Repeat the entries below exactly, pictures excluded.

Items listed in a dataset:
=======
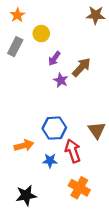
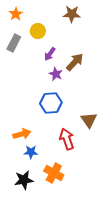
brown star: (96, 15) -> (72, 14), moved
blue hexagon: (54, 128) -> (51, 103), moved
blue star: (50, 161) -> (31, 152), moved
orange cross: (79, 188) -> (54, 173), moved

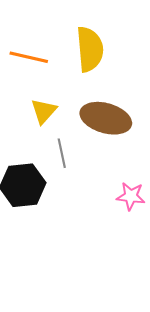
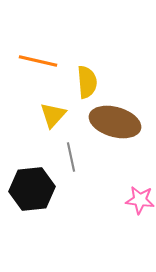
yellow semicircle: (90, 49) -> (87, 82), moved, size x0.7

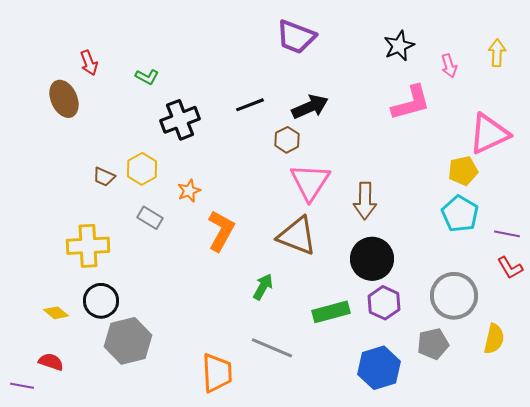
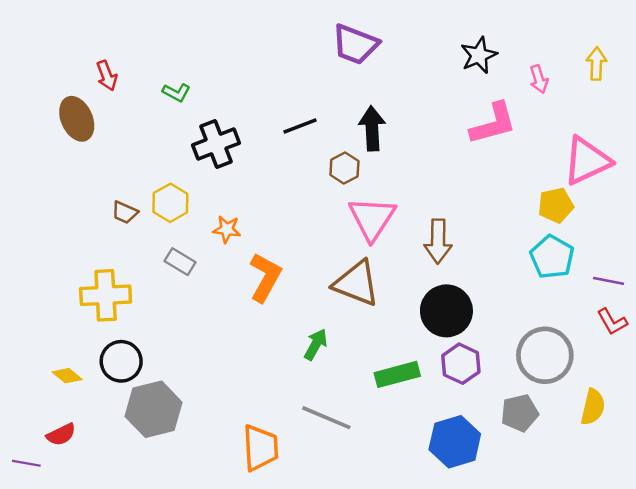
black arrow: (310, 107) -> (372, 128), turned -69
orange star: (189, 191) -> (227, 229), turned 30
red semicircle: (51, 362) -> (61, 435), turned 135

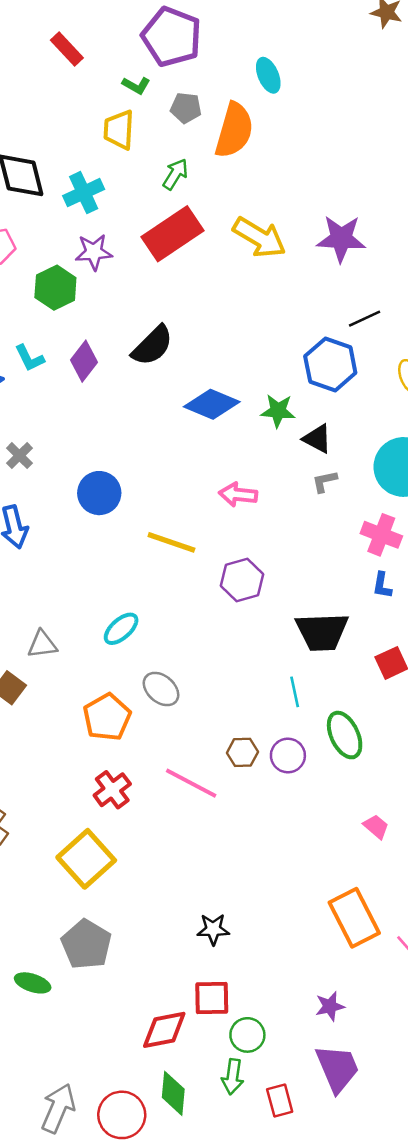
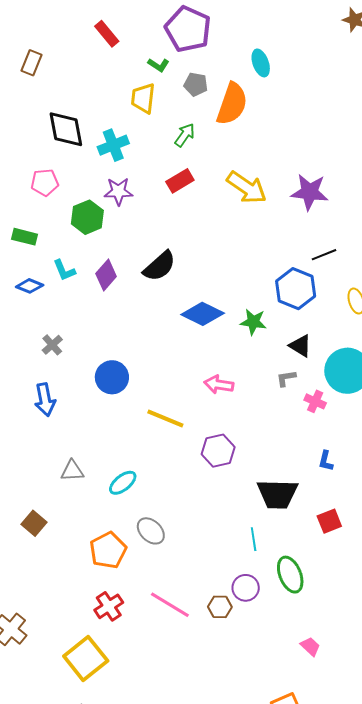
red rectangle: (172, 234) -> (180, 181), size x0.6
black triangle: (317, 439) -> (300, 346), moved
pink cross: (381, 535) -> (315, 401), moved, size x0.7
gray triangle: (42, 644) -> (72, 471), moved
brown hexagon: (242, 752) -> (220, 607), moved

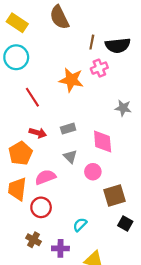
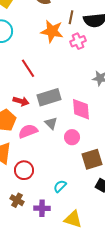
orange star: (71, 80) -> (52, 31), moved
red line: (32, 97) -> (28, 68), moved
gray rectangle: (68, 129) -> (49, 97), size x1.6
pink semicircle: (45, 177) -> (28, 131), moved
=======
EXERCISE ANSWER:
brown star: (96, 15) -> (72, 14), moved
blue hexagon: (54, 128) -> (51, 103), moved
blue star: (50, 161) -> (31, 152), moved
orange cross: (79, 188) -> (54, 173), moved

yellow semicircle: (90, 49) -> (87, 82), moved, size x0.7

black arrow: (310, 107) -> (372, 128), turned -69
orange star: (189, 191) -> (227, 229), turned 30
red semicircle: (51, 362) -> (61, 435), turned 135

red rectangle: (172, 234) -> (180, 181), size x0.6
black triangle: (317, 439) -> (300, 346), moved
pink cross: (381, 535) -> (315, 401), moved, size x0.7
gray triangle: (42, 644) -> (72, 471), moved
brown hexagon: (242, 752) -> (220, 607), moved

orange star: (71, 80) -> (52, 31), moved
red line: (32, 97) -> (28, 68), moved
gray rectangle: (68, 129) -> (49, 97), size x1.6
pink semicircle: (45, 177) -> (28, 131), moved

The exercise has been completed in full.